Assignment: Print, please, exactly the lines from the one with "pink round brick E3:F4" through the final line of the data below, with both ends included and the pictures left out.

Before-and-after object listings:
◇ ◇ ◇
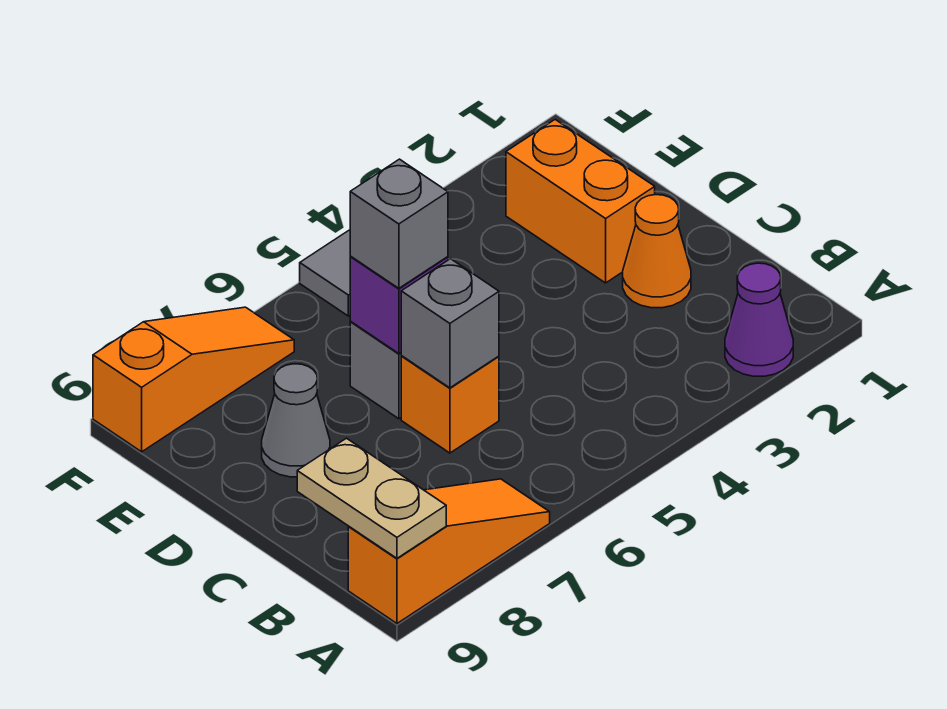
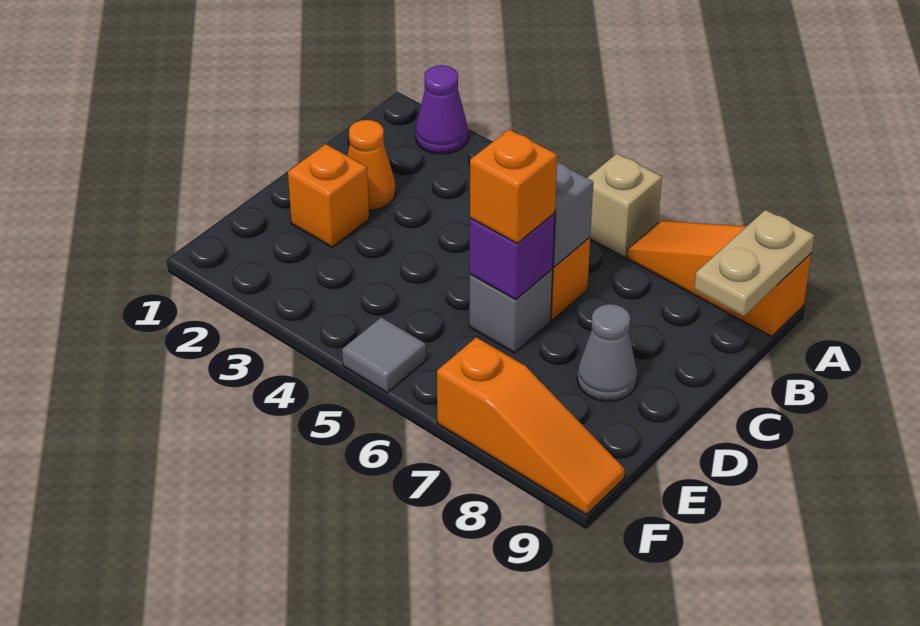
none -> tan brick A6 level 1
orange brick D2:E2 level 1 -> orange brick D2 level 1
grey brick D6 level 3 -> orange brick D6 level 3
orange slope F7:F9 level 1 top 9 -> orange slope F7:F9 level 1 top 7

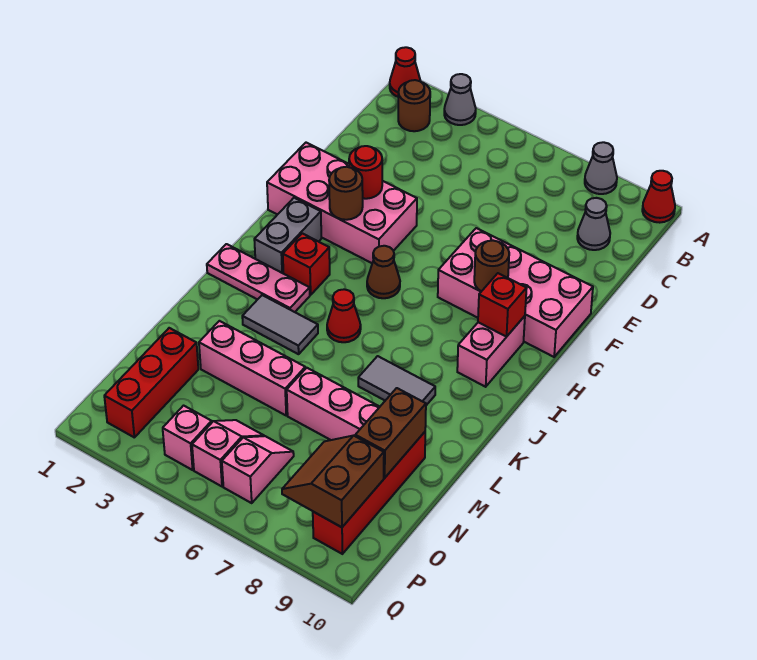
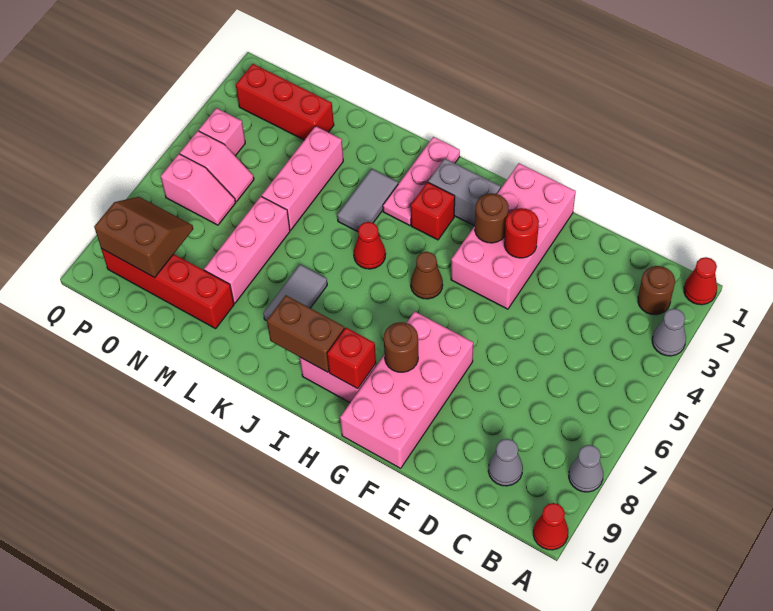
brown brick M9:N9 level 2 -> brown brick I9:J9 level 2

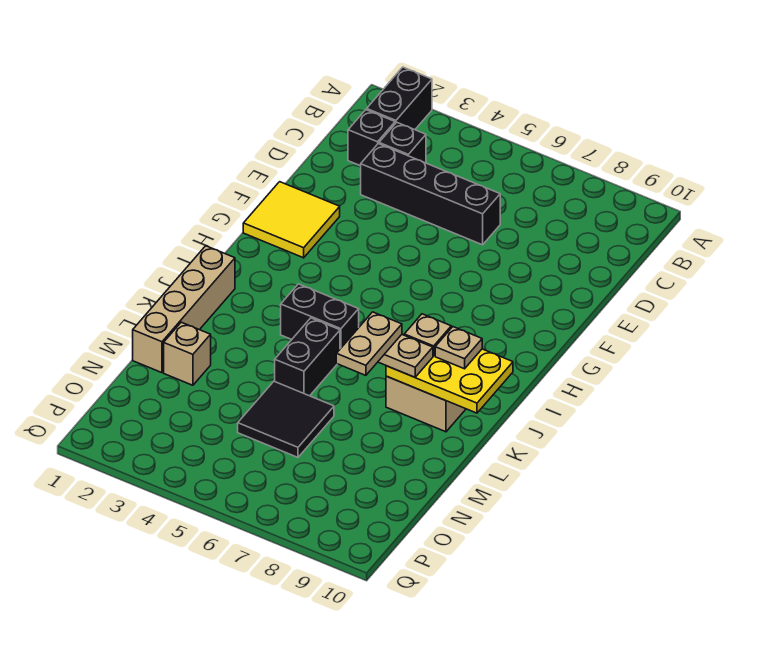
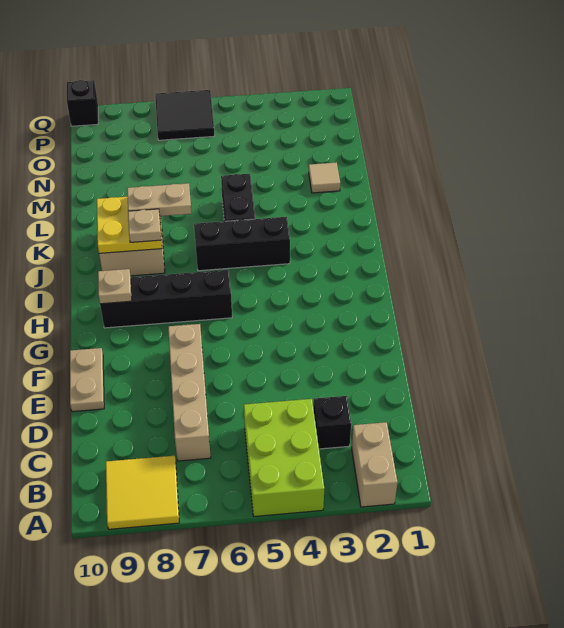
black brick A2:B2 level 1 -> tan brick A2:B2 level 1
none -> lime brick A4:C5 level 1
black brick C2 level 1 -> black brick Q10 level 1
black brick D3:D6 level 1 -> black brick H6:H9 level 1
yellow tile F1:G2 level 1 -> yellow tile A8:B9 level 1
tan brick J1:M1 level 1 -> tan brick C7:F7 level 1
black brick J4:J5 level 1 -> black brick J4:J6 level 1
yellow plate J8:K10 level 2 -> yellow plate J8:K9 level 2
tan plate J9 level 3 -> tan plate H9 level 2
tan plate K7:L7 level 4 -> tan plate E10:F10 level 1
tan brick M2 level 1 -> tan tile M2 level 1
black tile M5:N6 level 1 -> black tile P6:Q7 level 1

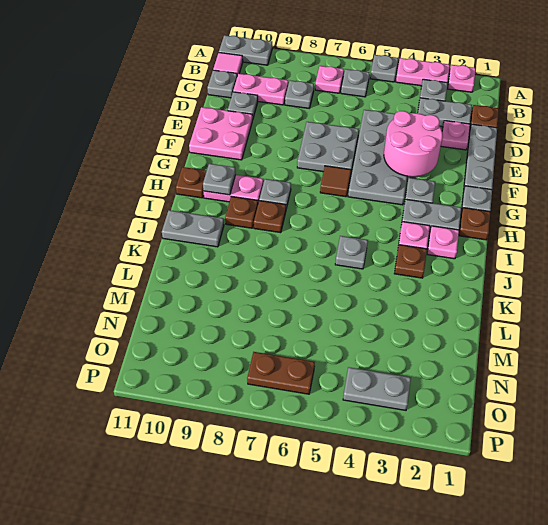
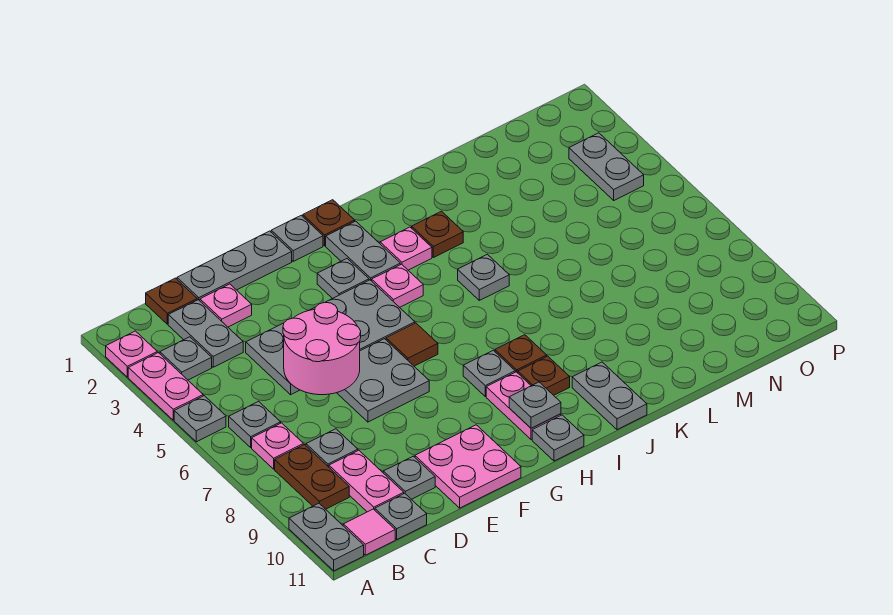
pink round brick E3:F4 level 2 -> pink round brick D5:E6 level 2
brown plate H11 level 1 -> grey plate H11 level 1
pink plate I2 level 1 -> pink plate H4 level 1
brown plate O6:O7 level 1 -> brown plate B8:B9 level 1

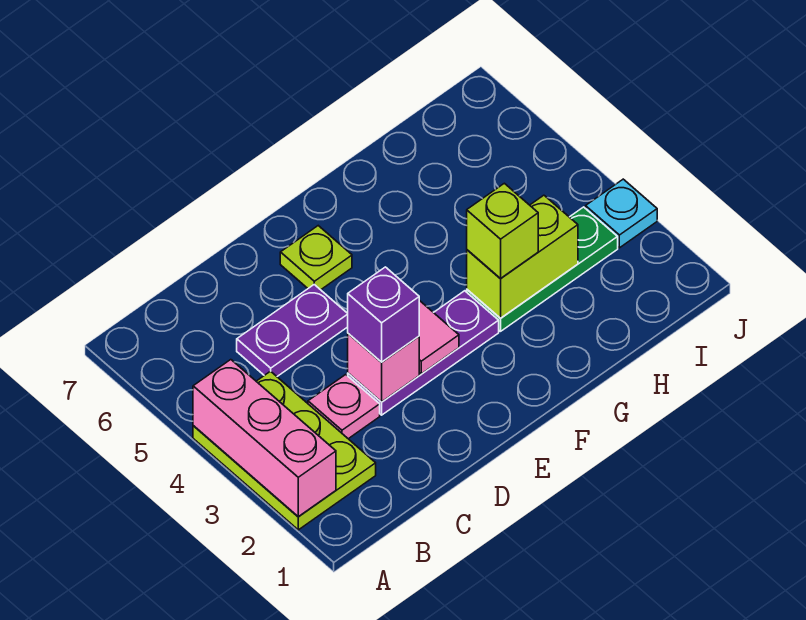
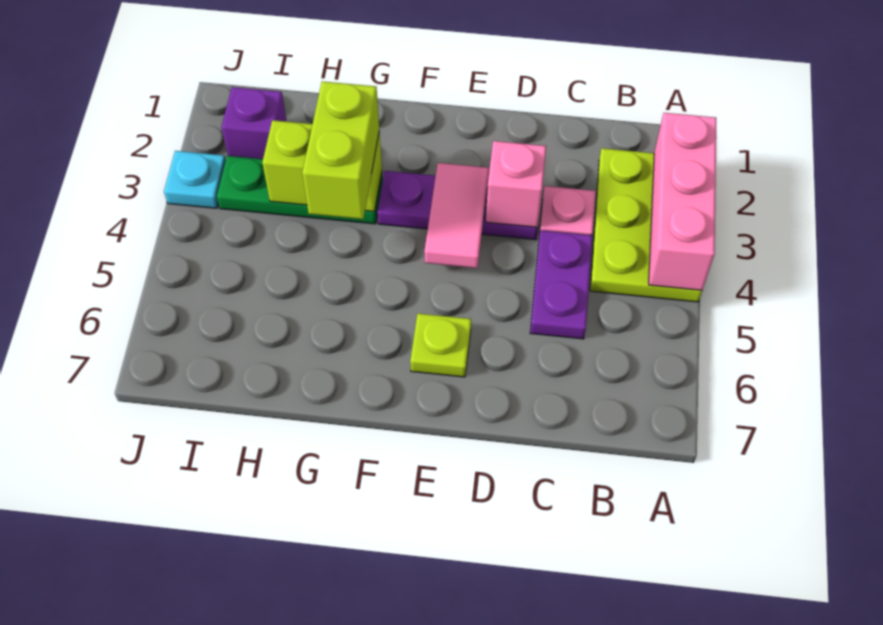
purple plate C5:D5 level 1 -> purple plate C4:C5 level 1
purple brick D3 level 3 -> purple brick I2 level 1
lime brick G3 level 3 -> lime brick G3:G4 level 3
◇ ◇ ◇
Output of the exercise:
pink round brick E3:F4 level 2 -> pink round brick D5:E6 level 2
brown plate H11 level 1 -> grey plate H11 level 1
pink plate I2 level 1 -> pink plate H4 level 1
brown plate O6:O7 level 1 -> brown plate B8:B9 level 1

purple plate C5:D5 level 1 -> purple plate C4:C5 level 1
purple brick D3 level 3 -> purple brick I2 level 1
lime brick G3 level 3 -> lime brick G3:G4 level 3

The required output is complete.